What to work on: Give all of the data below again exactly, and drop the images.

Data for processing:

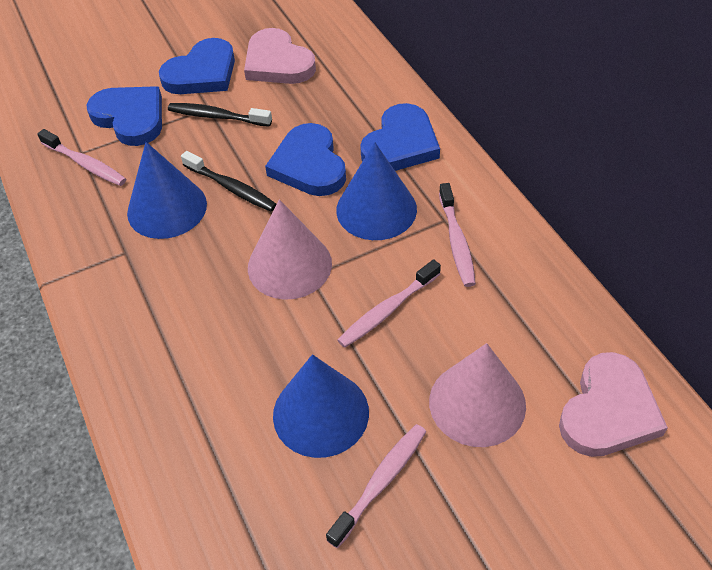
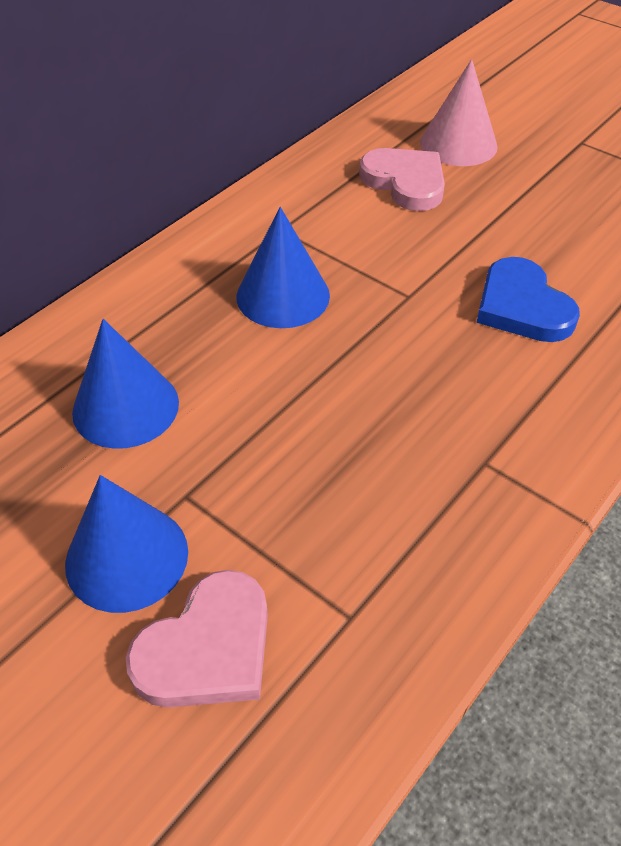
black toothbrush: 2 -> 0
blue heart: 4 -> 1
pink cone: 2 -> 1
pink toothbrush: 4 -> 0

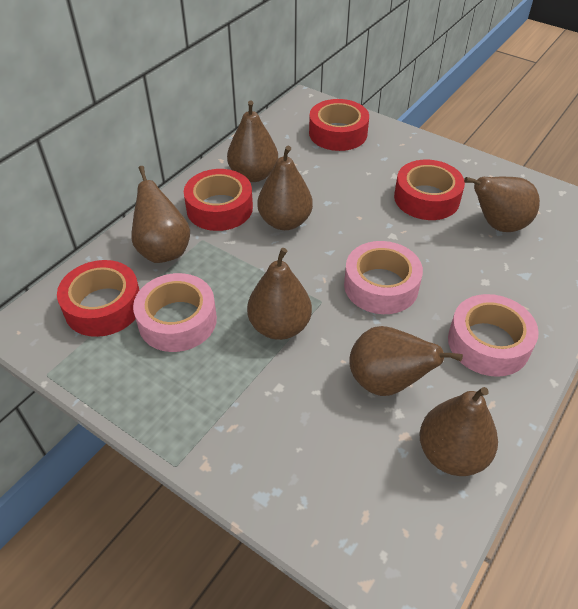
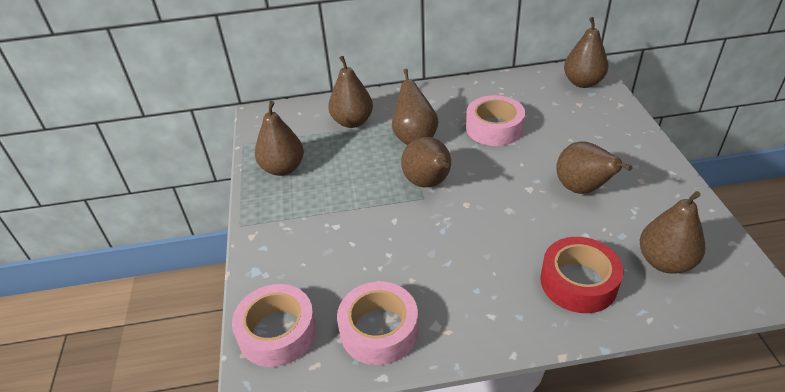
red tape: 4 -> 1

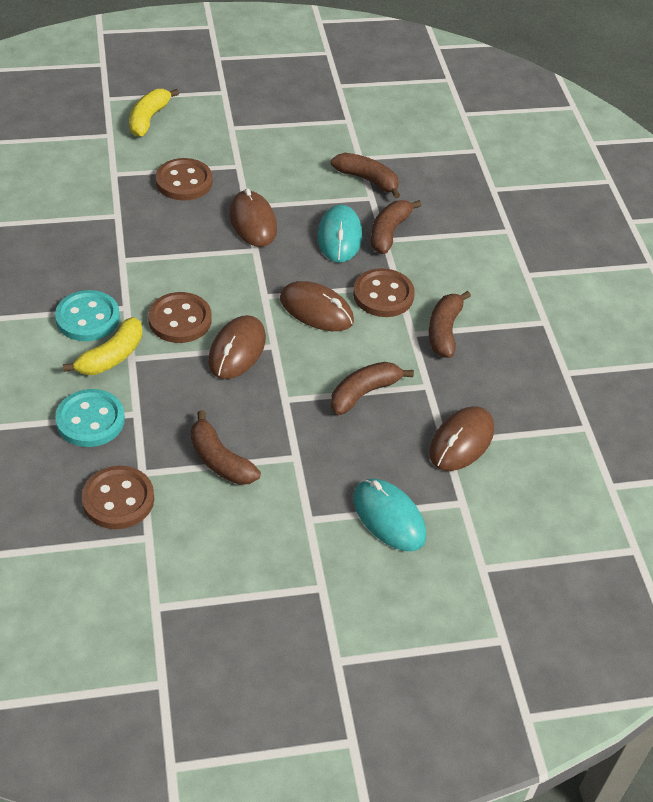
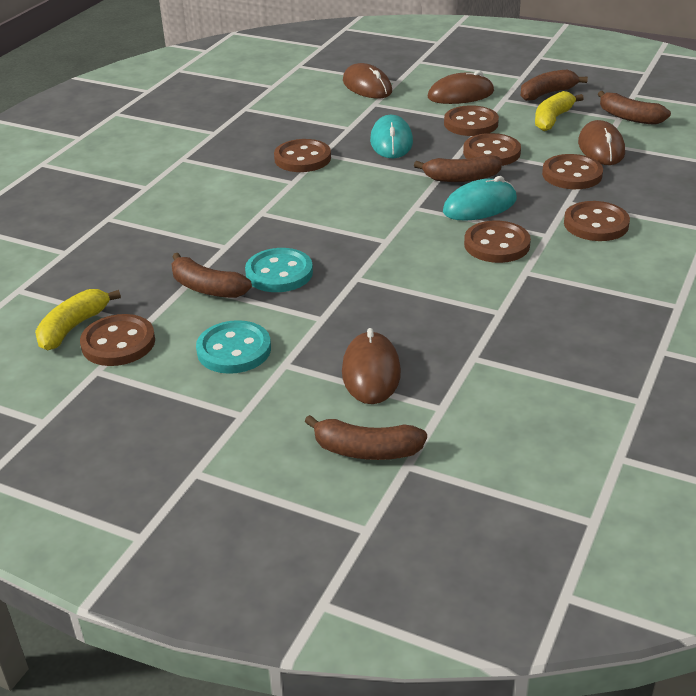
brown button: 4 -> 7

Response to this task:
black toothbrush: 2 -> 0
blue heart: 4 -> 1
pink cone: 2 -> 1
pink toothbrush: 4 -> 0

red tape: 4 -> 1

brown button: 4 -> 7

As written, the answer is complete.